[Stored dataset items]
━━━━━━
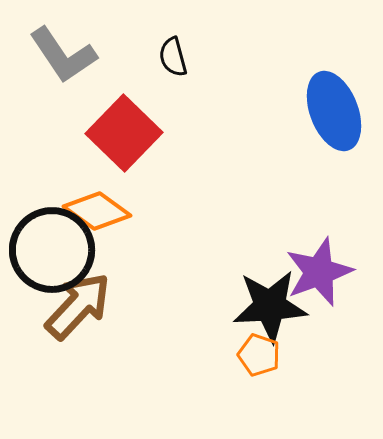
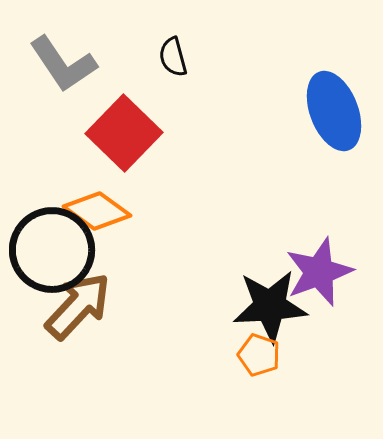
gray L-shape: moved 9 px down
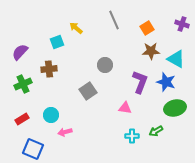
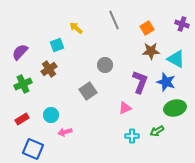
cyan square: moved 3 px down
brown cross: rotated 28 degrees counterclockwise
pink triangle: rotated 32 degrees counterclockwise
green arrow: moved 1 px right
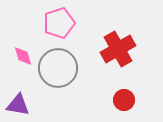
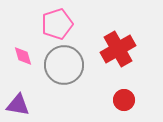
pink pentagon: moved 2 px left, 1 px down
gray circle: moved 6 px right, 3 px up
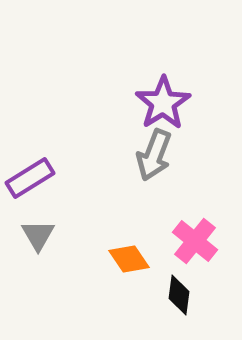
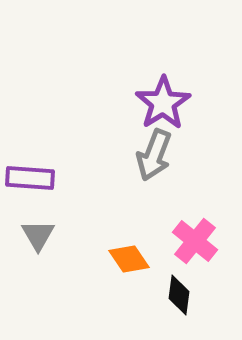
purple rectangle: rotated 36 degrees clockwise
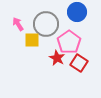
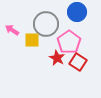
pink arrow: moved 6 px left, 6 px down; rotated 24 degrees counterclockwise
red square: moved 1 px left, 1 px up
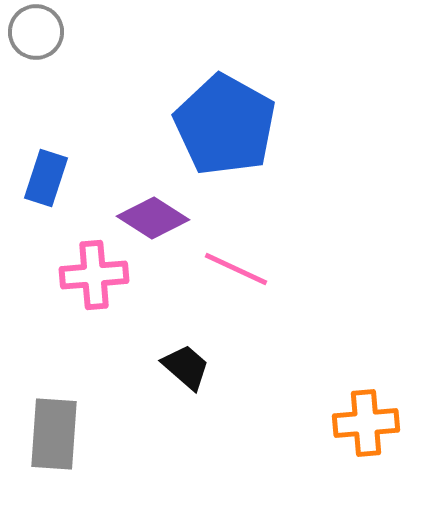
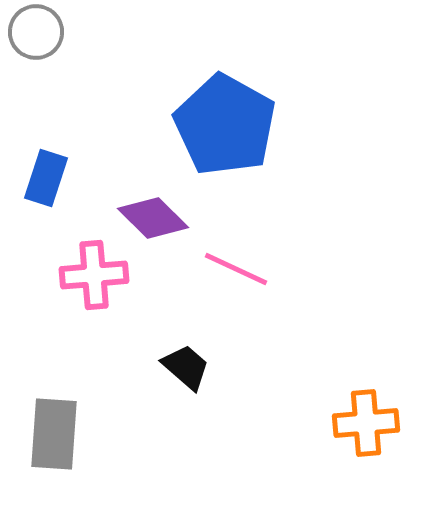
purple diamond: rotated 12 degrees clockwise
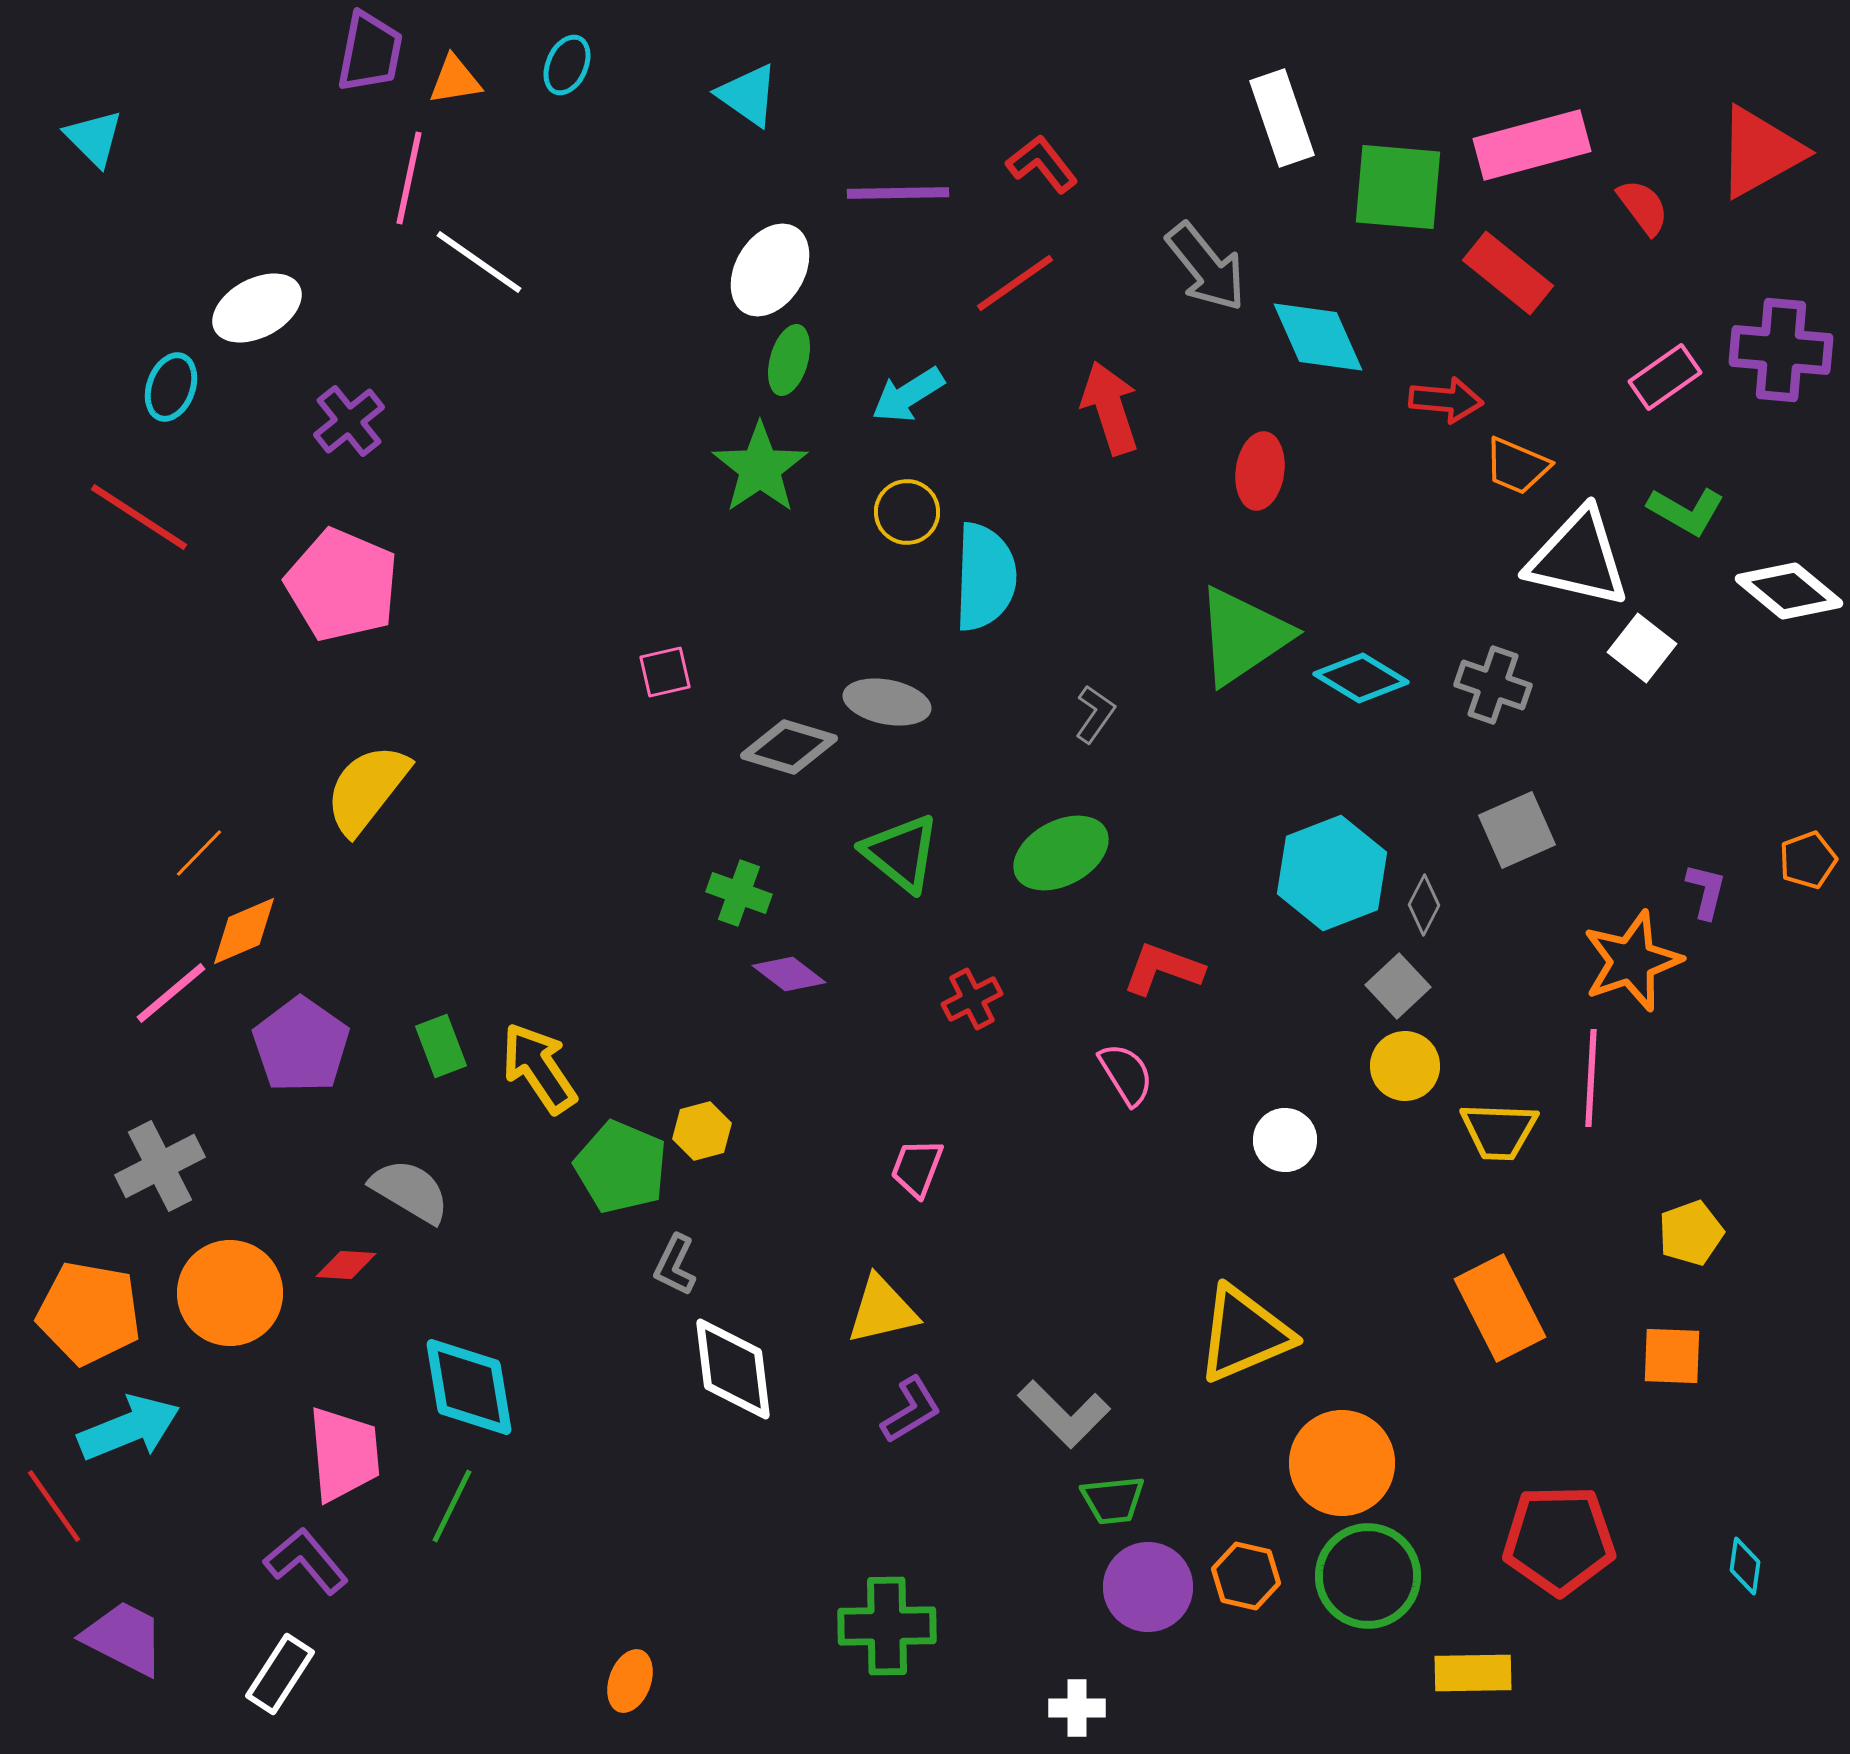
━━━━━━
PROBLEM TO WORK ON
Identify the lines of the data that contain the word "counterclockwise". Copy each of them.

EXERCISE RESPONSE
brown cross: rotated 28 degrees counterclockwise
pink triangle: rotated 32 degrees counterclockwise
pink arrow: moved 6 px left, 6 px down; rotated 24 degrees counterclockwise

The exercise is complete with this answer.